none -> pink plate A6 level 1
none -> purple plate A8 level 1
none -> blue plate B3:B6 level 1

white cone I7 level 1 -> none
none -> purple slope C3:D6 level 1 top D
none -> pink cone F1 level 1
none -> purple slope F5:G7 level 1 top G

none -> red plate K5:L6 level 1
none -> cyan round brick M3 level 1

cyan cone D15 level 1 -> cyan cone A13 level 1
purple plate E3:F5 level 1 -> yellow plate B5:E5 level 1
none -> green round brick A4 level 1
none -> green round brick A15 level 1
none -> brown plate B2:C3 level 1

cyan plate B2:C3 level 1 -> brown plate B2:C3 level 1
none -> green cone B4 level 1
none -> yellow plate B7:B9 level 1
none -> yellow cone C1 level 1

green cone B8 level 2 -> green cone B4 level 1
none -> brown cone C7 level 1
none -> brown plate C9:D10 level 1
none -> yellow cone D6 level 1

□ □ □ □

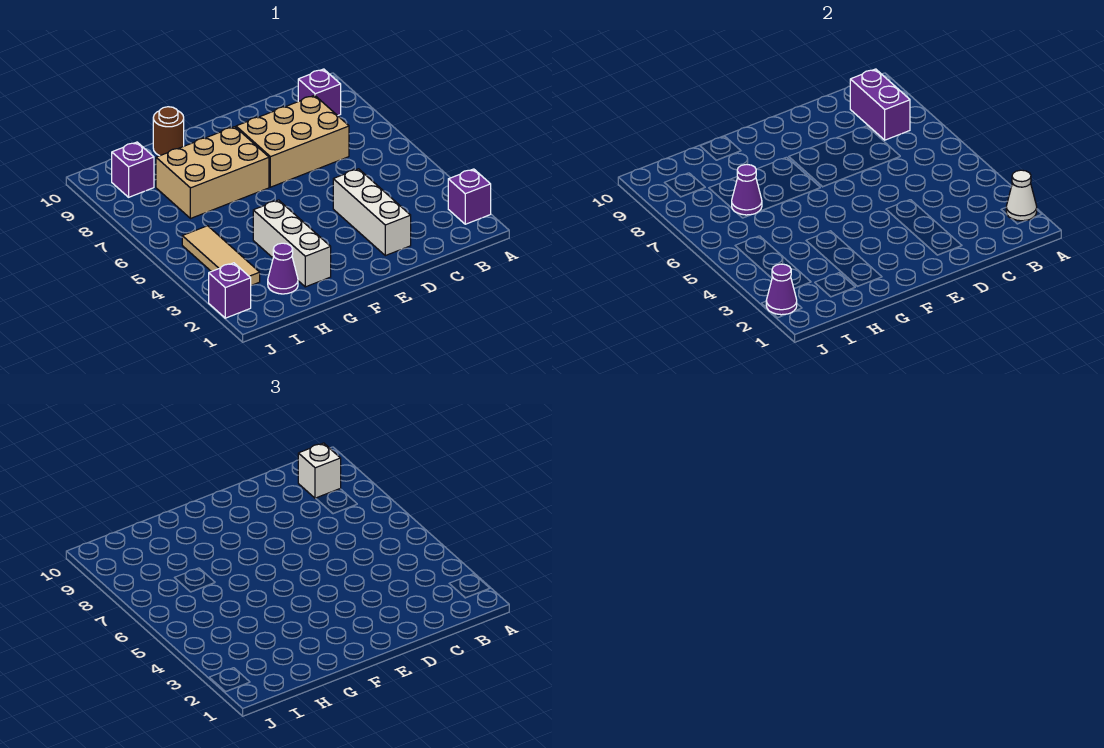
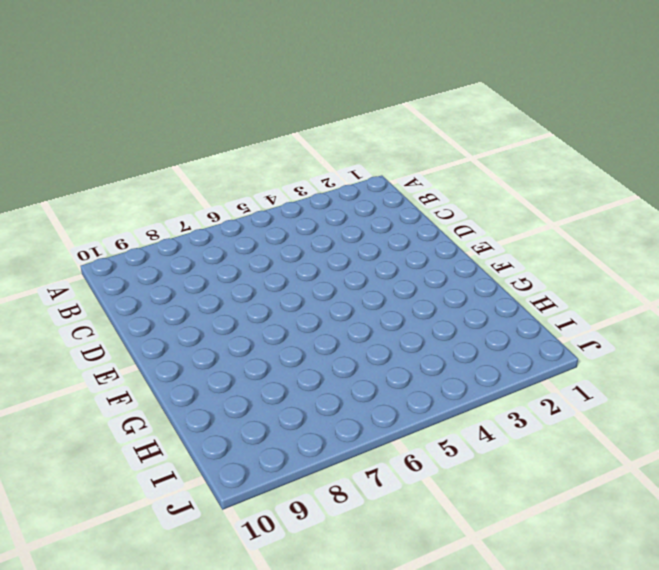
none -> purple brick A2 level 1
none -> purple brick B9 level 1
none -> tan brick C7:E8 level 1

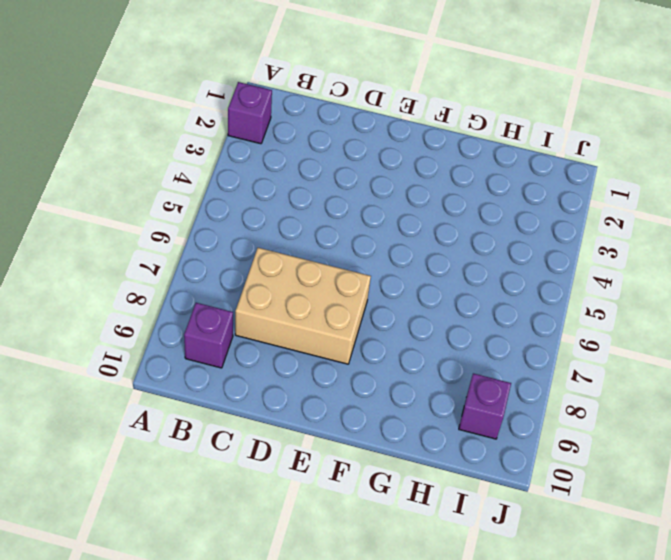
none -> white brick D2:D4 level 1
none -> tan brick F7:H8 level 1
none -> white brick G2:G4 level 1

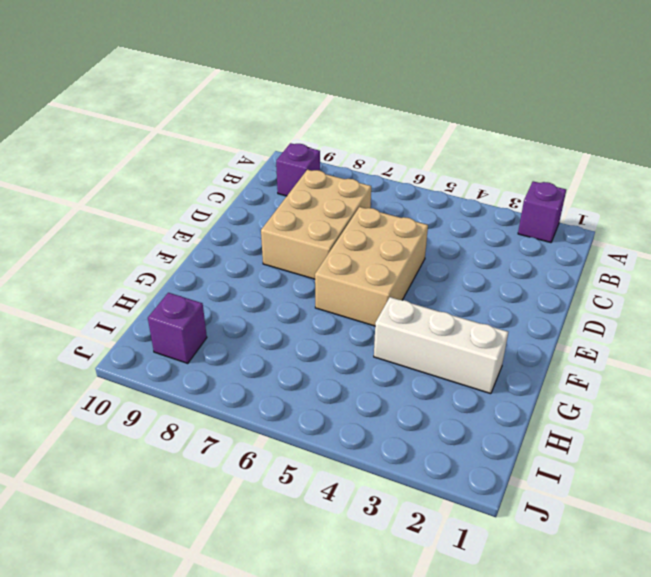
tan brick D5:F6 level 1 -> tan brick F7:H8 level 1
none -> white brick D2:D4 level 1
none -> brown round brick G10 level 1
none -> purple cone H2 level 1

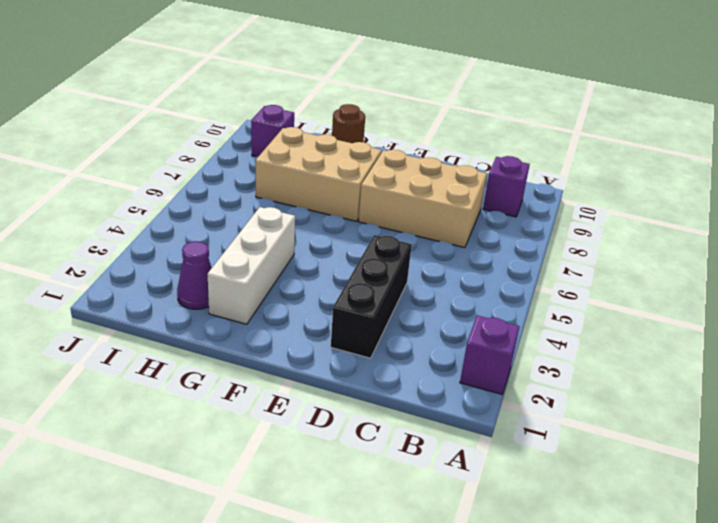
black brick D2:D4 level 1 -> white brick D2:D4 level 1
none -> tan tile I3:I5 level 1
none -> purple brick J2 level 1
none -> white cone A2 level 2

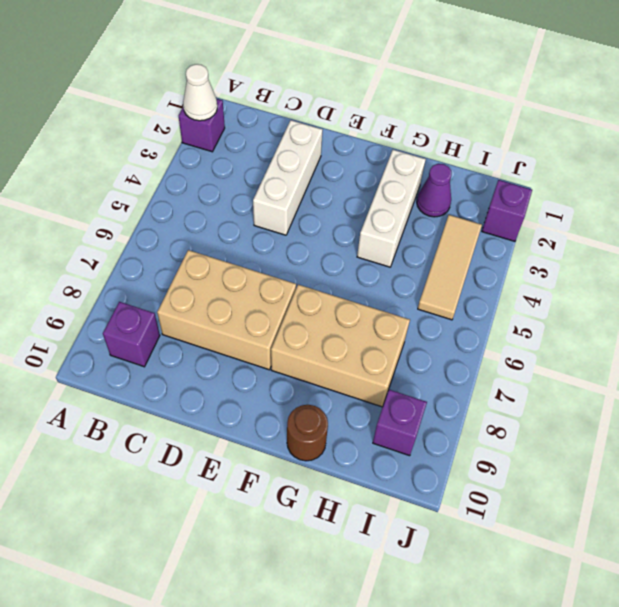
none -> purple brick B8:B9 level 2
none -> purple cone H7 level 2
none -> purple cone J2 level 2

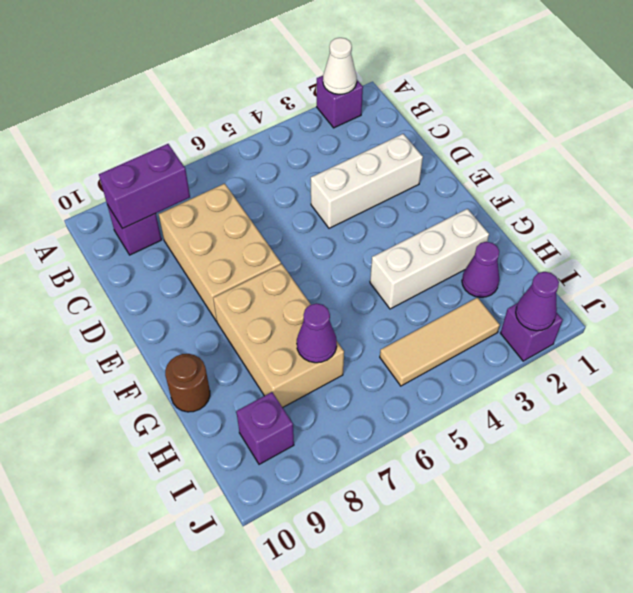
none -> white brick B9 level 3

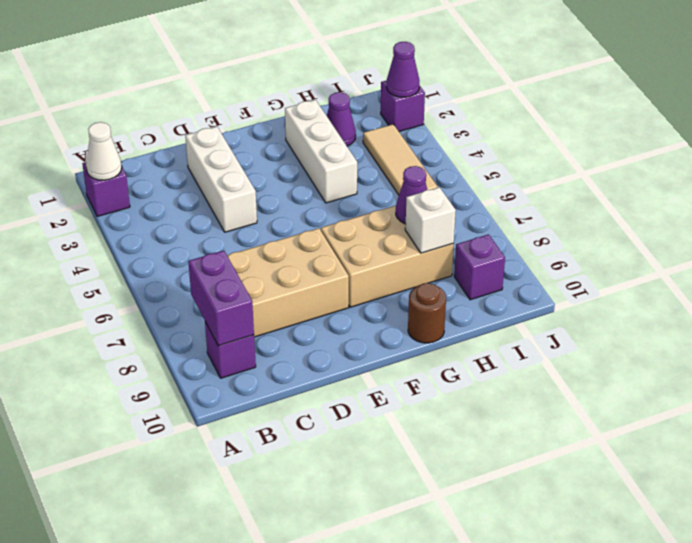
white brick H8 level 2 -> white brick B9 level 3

□ □ □ □

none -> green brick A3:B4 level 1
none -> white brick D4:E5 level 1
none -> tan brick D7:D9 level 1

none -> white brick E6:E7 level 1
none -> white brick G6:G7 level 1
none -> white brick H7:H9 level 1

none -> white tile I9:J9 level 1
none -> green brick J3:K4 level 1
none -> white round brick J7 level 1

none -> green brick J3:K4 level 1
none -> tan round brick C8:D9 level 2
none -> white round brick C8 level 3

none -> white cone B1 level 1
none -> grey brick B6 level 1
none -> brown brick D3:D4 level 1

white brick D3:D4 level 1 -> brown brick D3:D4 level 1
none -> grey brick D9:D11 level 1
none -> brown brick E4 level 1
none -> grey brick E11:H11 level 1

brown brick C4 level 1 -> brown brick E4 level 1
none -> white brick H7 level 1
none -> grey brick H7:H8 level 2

□ □ □ □

Work order -> For this exercise, set down the lines in the entries above from the one with "none -> purple cone J2 level 2" through the one with "white brick H8" exactly as written, without any pictures.

Exercise output ->
none -> purple cone J2 level 2

none -> white brick B9 level 3

white brick H8 level 2 -> white brick B9 level 3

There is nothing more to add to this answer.